*Dataset entries*:
┌──
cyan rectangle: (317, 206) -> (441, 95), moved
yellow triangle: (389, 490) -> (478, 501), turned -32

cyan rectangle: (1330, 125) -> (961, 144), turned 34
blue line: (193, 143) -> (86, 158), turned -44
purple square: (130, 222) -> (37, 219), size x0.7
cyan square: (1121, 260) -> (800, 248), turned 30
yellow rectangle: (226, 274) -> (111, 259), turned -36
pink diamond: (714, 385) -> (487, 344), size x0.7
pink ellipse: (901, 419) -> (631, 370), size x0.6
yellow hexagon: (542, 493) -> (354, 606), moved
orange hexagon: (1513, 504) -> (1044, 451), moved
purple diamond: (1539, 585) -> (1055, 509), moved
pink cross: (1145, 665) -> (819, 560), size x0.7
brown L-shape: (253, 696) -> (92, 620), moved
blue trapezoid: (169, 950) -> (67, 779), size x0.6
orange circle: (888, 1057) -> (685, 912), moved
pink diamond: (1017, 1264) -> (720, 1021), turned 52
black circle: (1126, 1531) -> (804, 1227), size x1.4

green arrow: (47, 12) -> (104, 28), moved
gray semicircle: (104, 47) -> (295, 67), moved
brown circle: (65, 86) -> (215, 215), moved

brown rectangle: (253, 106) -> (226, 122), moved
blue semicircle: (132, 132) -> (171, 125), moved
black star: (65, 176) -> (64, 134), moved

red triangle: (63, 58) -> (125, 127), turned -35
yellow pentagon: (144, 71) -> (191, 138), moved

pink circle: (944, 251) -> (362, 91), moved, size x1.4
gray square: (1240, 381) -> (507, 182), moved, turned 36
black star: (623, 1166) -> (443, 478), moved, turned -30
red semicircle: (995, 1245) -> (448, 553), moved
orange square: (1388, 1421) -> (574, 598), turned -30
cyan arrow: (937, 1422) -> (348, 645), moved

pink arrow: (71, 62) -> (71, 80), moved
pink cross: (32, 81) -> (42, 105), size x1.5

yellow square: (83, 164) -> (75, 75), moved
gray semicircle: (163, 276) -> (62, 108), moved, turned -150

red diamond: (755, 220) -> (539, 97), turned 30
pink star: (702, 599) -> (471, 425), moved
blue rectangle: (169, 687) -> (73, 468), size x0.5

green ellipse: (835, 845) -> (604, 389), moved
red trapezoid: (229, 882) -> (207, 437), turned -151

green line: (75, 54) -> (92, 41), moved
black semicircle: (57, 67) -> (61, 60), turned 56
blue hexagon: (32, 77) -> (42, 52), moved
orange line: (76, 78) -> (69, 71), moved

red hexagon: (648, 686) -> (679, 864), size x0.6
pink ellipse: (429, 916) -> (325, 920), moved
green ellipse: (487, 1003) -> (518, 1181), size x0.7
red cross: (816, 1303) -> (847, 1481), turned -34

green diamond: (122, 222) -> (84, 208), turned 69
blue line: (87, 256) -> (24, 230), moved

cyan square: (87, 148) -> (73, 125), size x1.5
└──
*TASK OBJECTIVE*: Copy the records exactly, keeping every word in place.

*ANSWER SPACE*:
cyan rectangle: (317, 206) -> (441, 95), moved
yellow triangle: (389, 490) -> (478, 501), turned -32

cyan rectangle: (1330, 125) -> (961, 144), turned 34
blue line: (193, 143) -> (86, 158), turned -44
purple square: (130, 222) -> (37, 219), size x0.7
cyan square: (1121, 260) -> (800, 248), turned 30
yellow rectangle: (226, 274) -> (111, 259), turned -36
pink diamond: (714, 385) -> (487, 344), size x0.7
pink ellipse: (901, 419) -> (631, 370), size x0.6
yellow hexagon: (542, 493) -> (354, 606), moved
orange hexagon: (1513, 504) -> (1044, 451), moved
purple diamond: (1539, 585) -> (1055, 509), moved
pink cross: (1145, 665) -> (819, 560), size x0.7
brown L-shape: (253, 696) -> (92, 620), moved
blue trapezoid: (169, 950) -> (67, 779), size x0.6
orange circle: (888, 1057) -> (685, 912), moved
pink diamond: (1017, 1264) -> (720, 1021), turned 52
black circle: (1126, 1531) -> (804, 1227), size x1.4

green arrow: (47, 12) -> (104, 28), moved
gray semicircle: (104, 47) -> (295, 67), moved
brown circle: (65, 86) -> (215, 215), moved

brown rectangle: (253, 106) -> (226, 122), moved
blue semicircle: (132, 132) -> (171, 125), moved
black star: (65, 176) -> (64, 134), moved

red triangle: (63, 58) -> (125, 127), turned -35
yellow pentagon: (144, 71) -> (191, 138), moved

pink circle: (944, 251) -> (362, 91), moved, size x1.4
gray square: (1240, 381) -> (507, 182), moved, turned 36
black star: (623, 1166) -> (443, 478), moved, turned -30
red semicircle: (995, 1245) -> (448, 553), moved
orange square: (1388, 1421) -> (574, 598), turned -30
cyan arrow: (937, 1422) -> (348, 645), moved

pink arrow: (71, 62) -> (71, 80), moved
pink cross: (32, 81) -> (42, 105), size x1.5

yellow square: (83, 164) -> (75, 75), moved
gray semicircle: (163, 276) -> (62, 108), moved, turned -150

red diamond: (755, 220) -> (539, 97), turned 30
pink star: (702, 599) -> (471, 425), moved
blue rectangle: (169, 687) -> (73, 468), size x0.5

green ellipse: (835, 845) -> (604, 389), moved
red trapezoid: (229, 882) -> (207, 437), turned -151

green line: (75, 54) -> (92, 41), moved
black semicircle: (57, 67) -> (61, 60), turned 56
blue hexagon: (32, 77) -> (42, 52), moved
orange line: (76, 78) -> (69, 71), moved

red hexagon: (648, 686) -> (679, 864), size x0.6
pink ellipse: (429, 916) -> (325, 920), moved
green ellipse: (487, 1003) -> (518, 1181), size x0.7
red cross: (816, 1303) -> (847, 1481), turned -34

green diamond: (122, 222) -> (84, 208), turned 69
blue line: (87, 256) -> (24, 230), moved

cyan square: (87, 148) -> (73, 125), size x1.5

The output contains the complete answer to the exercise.